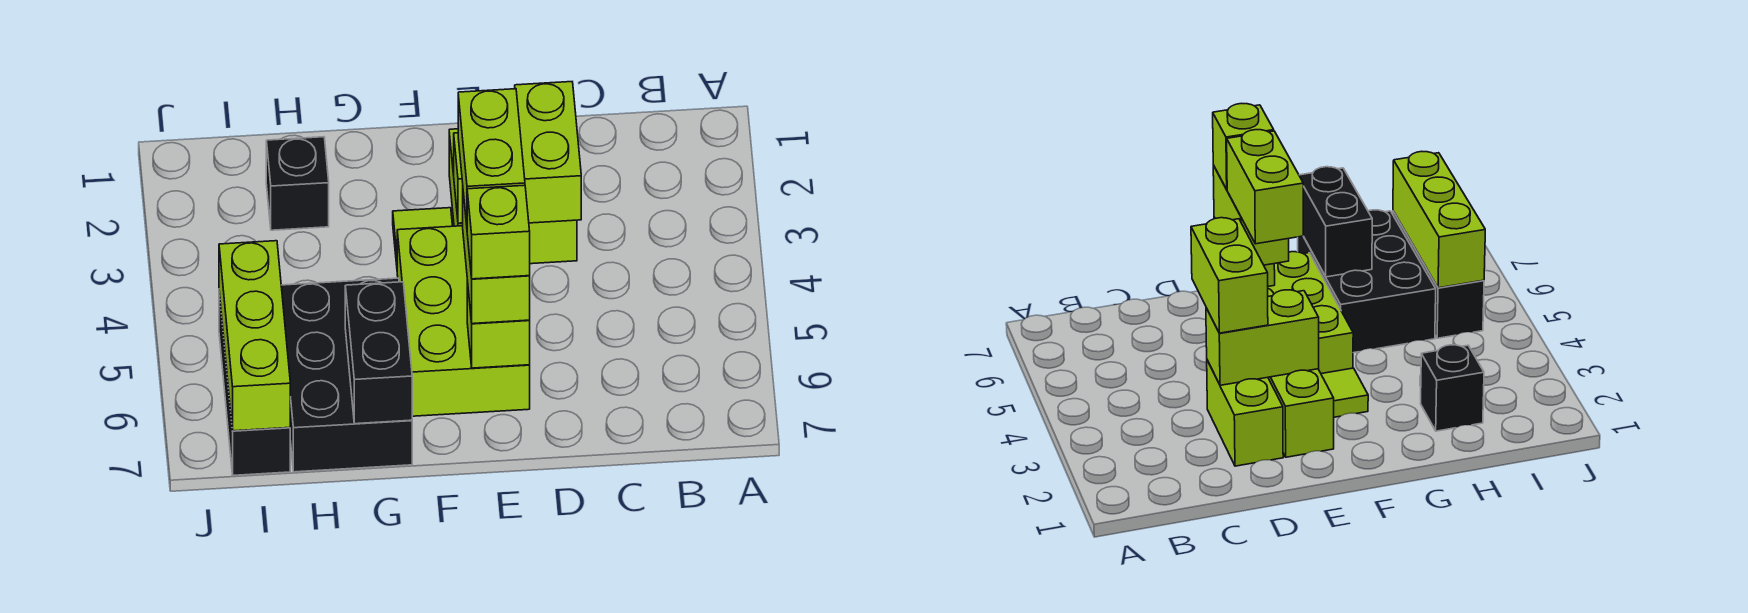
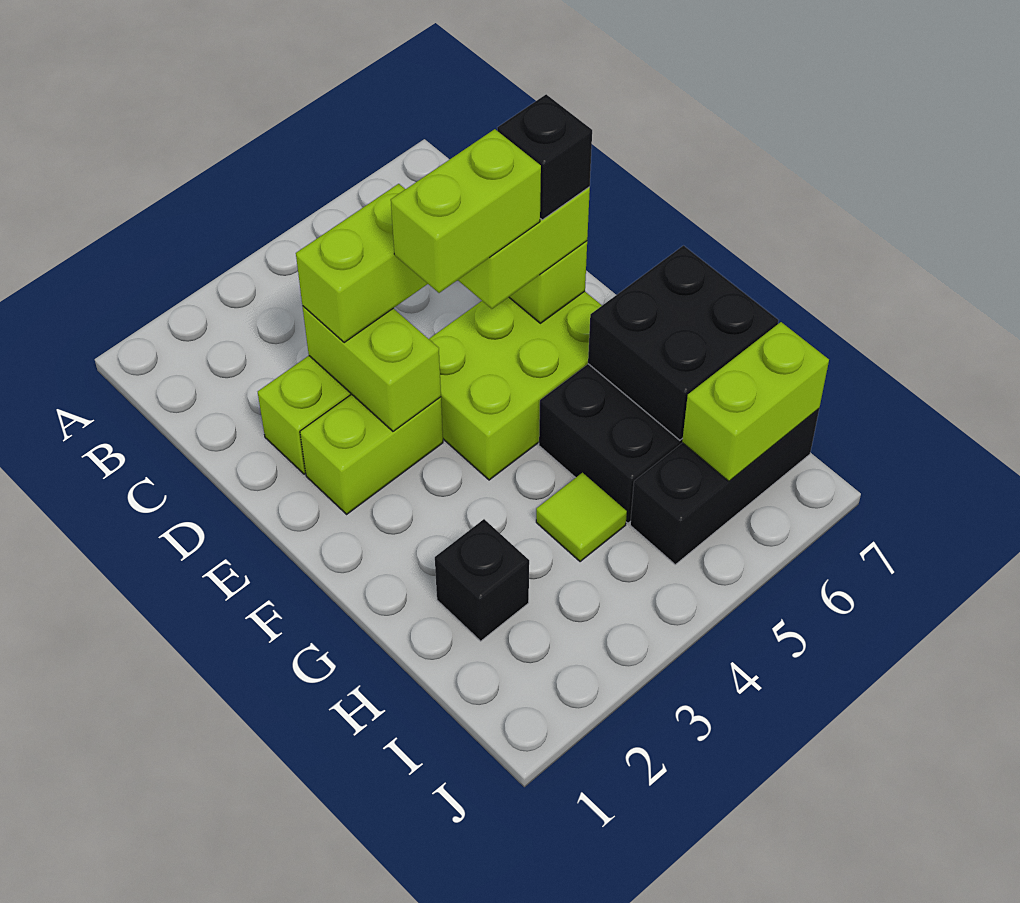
lime brick E6 level 4 -> black brick E6 level 4
lime tile F3 level 1 -> lime tile H4 level 1
black brick G6:G7 level 2 -> black brick G6:H7 level 2
lime brick I5:I7 level 2 -> lime brick I6:I7 level 2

• [INSTRUCTIONS TO FOLLOW] Among the lines above, find those that contain the word "lime" and copy them.

• [COMPLETED EXERCISE]
lime brick E6 level 4 -> black brick E6 level 4
lime tile F3 level 1 -> lime tile H4 level 1
lime brick I5:I7 level 2 -> lime brick I6:I7 level 2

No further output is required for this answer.